== Instructions for the task ==
Your answer should be one number, the count of lines in the entries holding the word "purple".

== Source material ==
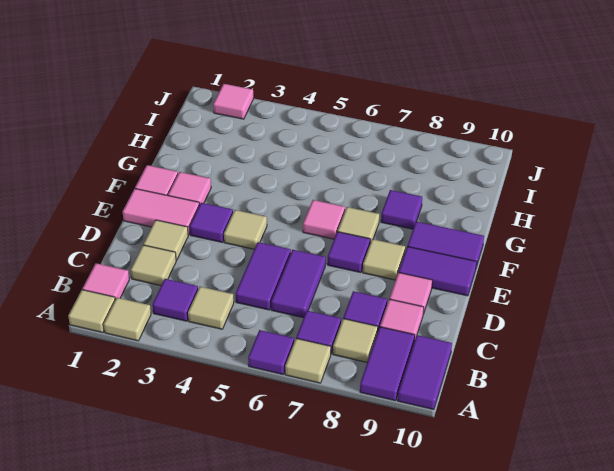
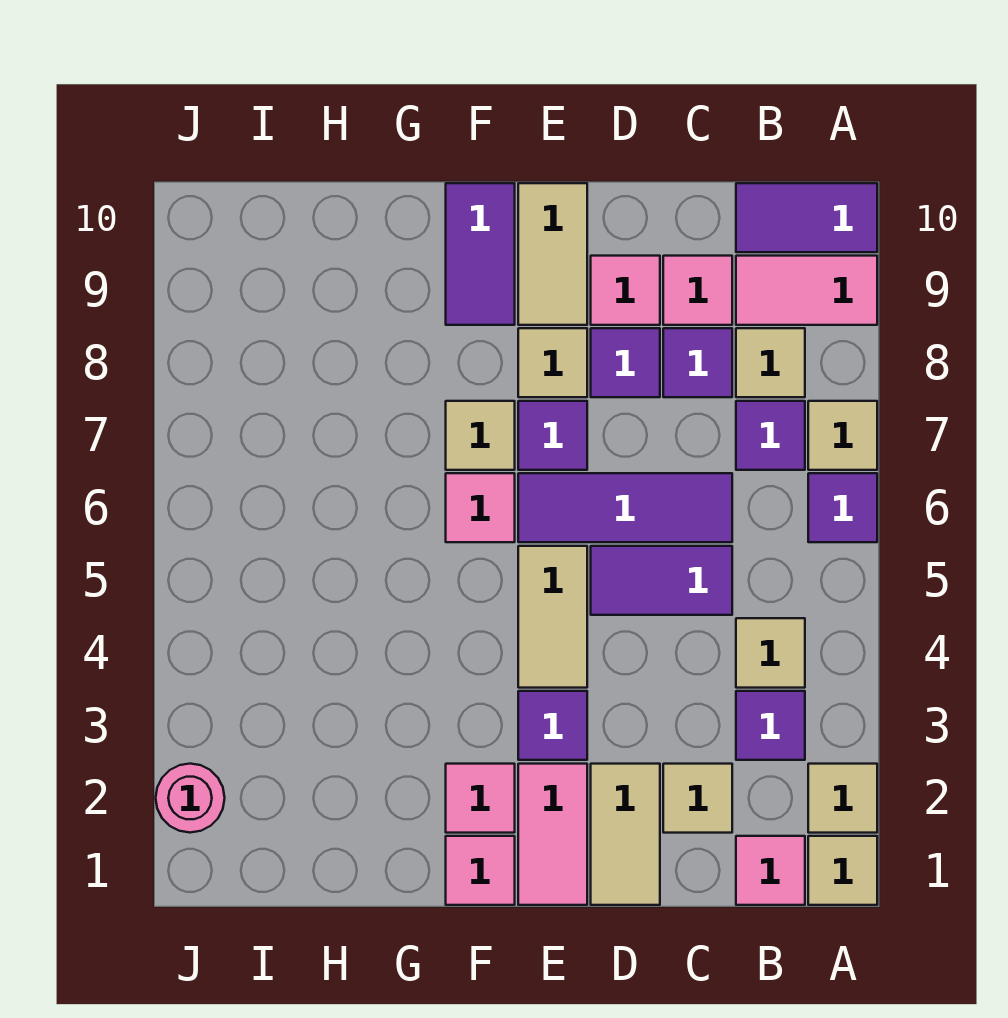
purple tile A9:B9 level 1 -> pink tile A9:B9 level 1
purple tile C6:D6 level 1 -> purple tile C6:E6 level 1
tan tile D2 level 1 -> tan tile D1:D2 level 1
tan tile E4 level 1 -> tan tile E4:E5 level 1
purple tile E9:E10 level 1 -> tan tile E9:E10 level 1
purple tile G8 level 1 -> purple tile D8 level 1
pink tile J2 level 1 -> pink round brick J2 level 1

== Result for this task ==
4